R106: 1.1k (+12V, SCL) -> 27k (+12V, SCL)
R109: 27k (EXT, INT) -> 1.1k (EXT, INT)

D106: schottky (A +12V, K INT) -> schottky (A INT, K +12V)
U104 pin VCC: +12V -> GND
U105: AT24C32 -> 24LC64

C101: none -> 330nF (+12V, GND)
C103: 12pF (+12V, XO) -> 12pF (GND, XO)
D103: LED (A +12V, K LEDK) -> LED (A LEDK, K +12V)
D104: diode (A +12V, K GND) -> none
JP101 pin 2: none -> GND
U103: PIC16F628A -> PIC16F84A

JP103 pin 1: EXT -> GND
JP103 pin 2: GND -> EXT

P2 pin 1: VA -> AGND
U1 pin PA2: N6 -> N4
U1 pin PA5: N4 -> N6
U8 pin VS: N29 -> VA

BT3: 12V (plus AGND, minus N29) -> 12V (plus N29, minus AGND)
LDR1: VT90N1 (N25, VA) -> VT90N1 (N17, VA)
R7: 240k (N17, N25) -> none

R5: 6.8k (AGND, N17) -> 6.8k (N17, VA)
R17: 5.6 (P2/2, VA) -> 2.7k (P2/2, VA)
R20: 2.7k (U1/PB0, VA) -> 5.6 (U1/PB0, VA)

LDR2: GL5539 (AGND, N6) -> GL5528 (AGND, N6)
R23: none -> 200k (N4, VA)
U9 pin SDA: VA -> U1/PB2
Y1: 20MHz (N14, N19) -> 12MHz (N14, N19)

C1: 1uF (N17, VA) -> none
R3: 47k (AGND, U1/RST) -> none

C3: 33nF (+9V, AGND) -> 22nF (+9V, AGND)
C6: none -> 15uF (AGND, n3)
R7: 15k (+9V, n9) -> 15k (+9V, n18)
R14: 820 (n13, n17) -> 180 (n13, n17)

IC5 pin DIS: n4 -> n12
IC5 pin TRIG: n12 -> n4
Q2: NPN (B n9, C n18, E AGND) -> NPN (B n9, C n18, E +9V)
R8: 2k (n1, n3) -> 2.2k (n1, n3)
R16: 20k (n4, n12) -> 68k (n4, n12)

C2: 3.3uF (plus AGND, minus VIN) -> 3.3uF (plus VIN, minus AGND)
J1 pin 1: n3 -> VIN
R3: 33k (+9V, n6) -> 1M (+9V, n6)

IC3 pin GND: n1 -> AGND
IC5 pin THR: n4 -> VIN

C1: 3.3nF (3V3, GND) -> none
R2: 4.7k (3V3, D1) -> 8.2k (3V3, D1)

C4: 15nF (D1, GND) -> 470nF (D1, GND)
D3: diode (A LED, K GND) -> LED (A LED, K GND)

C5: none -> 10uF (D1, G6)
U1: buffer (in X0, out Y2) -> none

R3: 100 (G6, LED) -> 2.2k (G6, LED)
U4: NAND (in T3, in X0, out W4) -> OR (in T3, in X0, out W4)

* _WORK ITEM_:
Nothing should be missing: every line above must be reproduced exactly.

* _ANSWER BELOW_:
R106: 1.1k (+12V, SCL) -> 27k (+12V, SCL)
R109: 27k (EXT, INT) -> 1.1k (EXT, INT)

D106: schottky (A +12V, K INT) -> schottky (A INT, K +12V)
U104 pin VCC: +12V -> GND
U105: AT24C32 -> 24LC64

C101: none -> 330nF (+12V, GND)
C103: 12pF (+12V, XO) -> 12pF (GND, XO)
D103: LED (A +12V, K LEDK) -> LED (A LEDK, K +12V)
D104: diode (A +12V, K GND) -> none
JP101 pin 2: none -> GND
U103: PIC16F628A -> PIC16F84A

JP103 pin 1: EXT -> GND
JP103 pin 2: GND -> EXT

P2 pin 1: VA -> AGND
U1 pin PA2: N6 -> N4
U1 pin PA5: N4 -> N6
U8 pin VS: N29 -> VA

BT3: 12V (plus AGND, minus N29) -> 12V (plus N29, minus AGND)
LDR1: VT90N1 (N25, VA) -> VT90N1 (N17, VA)
R7: 240k (N17, N25) -> none

R5: 6.8k (AGND, N17) -> 6.8k (N17, VA)
R17: 5.6 (P2/2, VA) -> 2.7k (P2/2, VA)
R20: 2.7k (U1/PB0, VA) -> 5.6 (U1/PB0, VA)

LDR2: GL5539 (AGND, N6) -> GL5528 (AGND, N6)
R23: none -> 200k (N4, VA)
U9 pin SDA: VA -> U1/PB2
Y1: 20MHz (N14, N19) -> 12MHz (N14, N19)

C1: 1uF (N17, VA) -> none
R3: 47k (AGND, U1/RST) -> none

C3: 33nF (+9V, AGND) -> 22nF (+9V, AGND)
C6: none -> 15uF (AGND, n3)
R7: 15k (+9V, n9) -> 15k (+9V, n18)
R14: 820 (n13, n17) -> 180 (n13, n17)

IC5 pin DIS: n4 -> n12
IC5 pin TRIG: n12 -> n4
Q2: NPN (B n9, C n18, E AGND) -> NPN (B n9, C n18, E +9V)
R8: 2k (n1, n3) -> 2.2k (n1, n3)
R16: 20k (n4, n12) -> 68k (n4, n12)

C2: 3.3uF (plus AGND, minus VIN) -> 3.3uF (plus VIN, minus AGND)
J1 pin 1: n3 -> VIN
R3: 33k (+9V, n6) -> 1M (+9V, n6)

IC3 pin GND: n1 -> AGND
IC5 pin THR: n4 -> VIN

C1: 3.3nF (3V3, GND) -> none
R2: 4.7k (3V3, D1) -> 8.2k (3V3, D1)

C4: 15nF (D1, GND) -> 470nF (D1, GND)
D3: diode (A LED, K GND) -> LED (A LED, K GND)

C5: none -> 10uF (D1, G6)
U1: buffer (in X0, out Y2) -> none

R3: 100 (G6, LED) -> 2.2k (G6, LED)
U4: NAND (in T3, in X0, out W4) -> OR (in T3, in X0, out W4)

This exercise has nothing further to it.